TO DO
Your task is to print all of the data below exactly, with no pictures included.

RECORDS PROVIDED
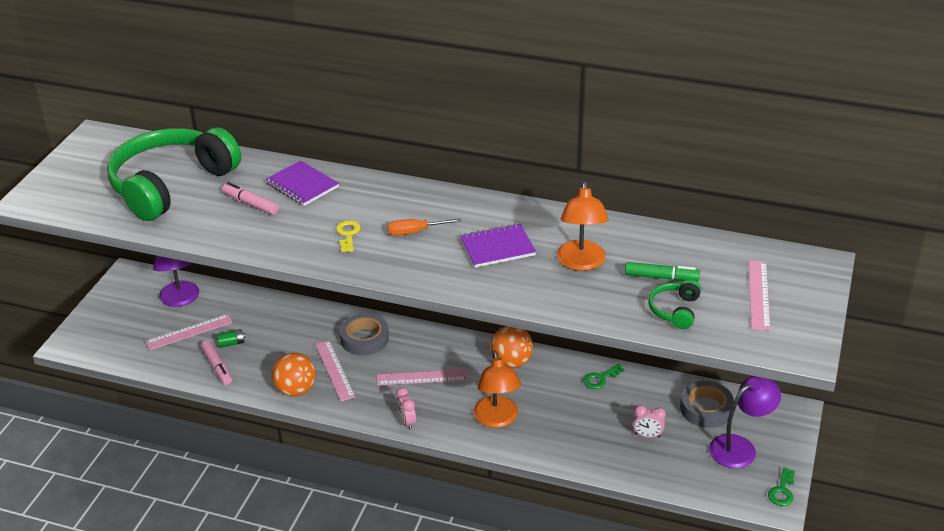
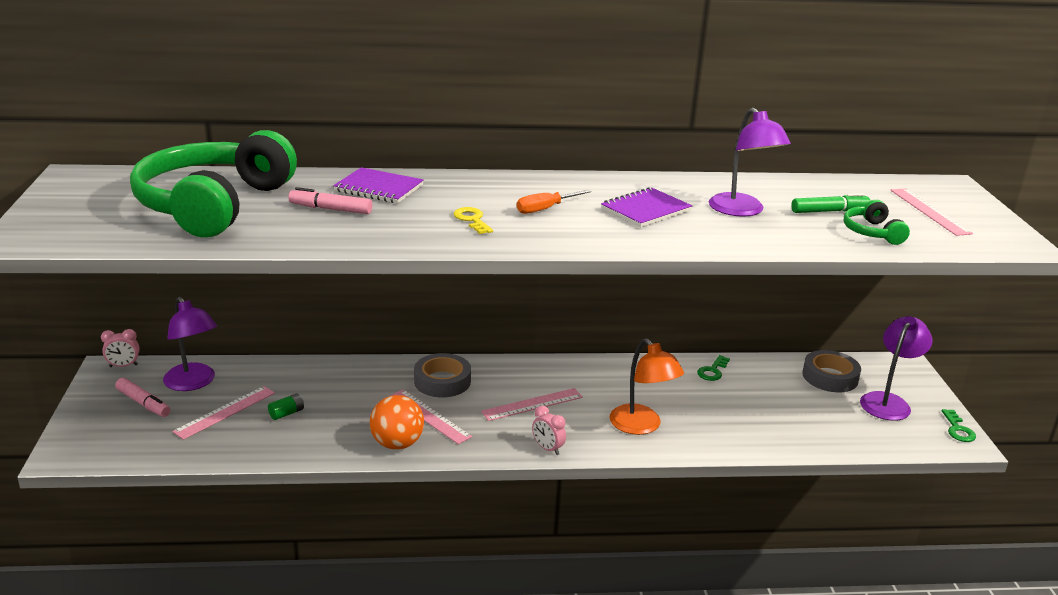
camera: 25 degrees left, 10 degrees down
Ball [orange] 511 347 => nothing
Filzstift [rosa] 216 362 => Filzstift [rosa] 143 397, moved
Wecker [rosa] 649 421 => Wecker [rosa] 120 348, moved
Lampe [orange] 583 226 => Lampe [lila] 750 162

TASK RESPONSE
camera: 25 degrees left, 10 degrees down
Ball [orange] 511 347 => nothing
Filzstift [rosa] 216 362 => Filzstift [rosa] 143 397, moved
Wecker [rosa] 649 421 => Wecker [rosa] 120 348, moved
Lampe [orange] 583 226 => Lampe [lila] 750 162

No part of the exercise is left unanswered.